__WHAT IS NEEDED__.
Every line from the one with "cyan arrow: (44, 121)" through the final line of the data below goes in the answer, copied exactly. Pictures do not.

....................

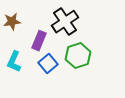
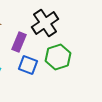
blue square: (48, 64) -> (28, 65), turned -30

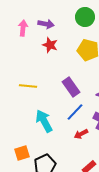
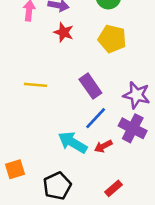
cyan arrow: (44, 121) -> (73, 142), moved, turned -30
orange square: (22, 153) -> (15, 169), moved

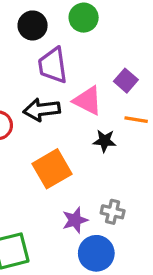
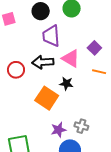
black star: (105, 141) -> (66, 84), moved
orange square: (52, 169) -> (47, 98), turned -30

....................

__REPLY__.
cyan arrow: (44, 121) -> (73, 142), moved, turned -30
orange square: (22, 153) -> (15, 169), moved

black star: (105, 141) -> (66, 84), moved
orange square: (52, 169) -> (47, 98), turned -30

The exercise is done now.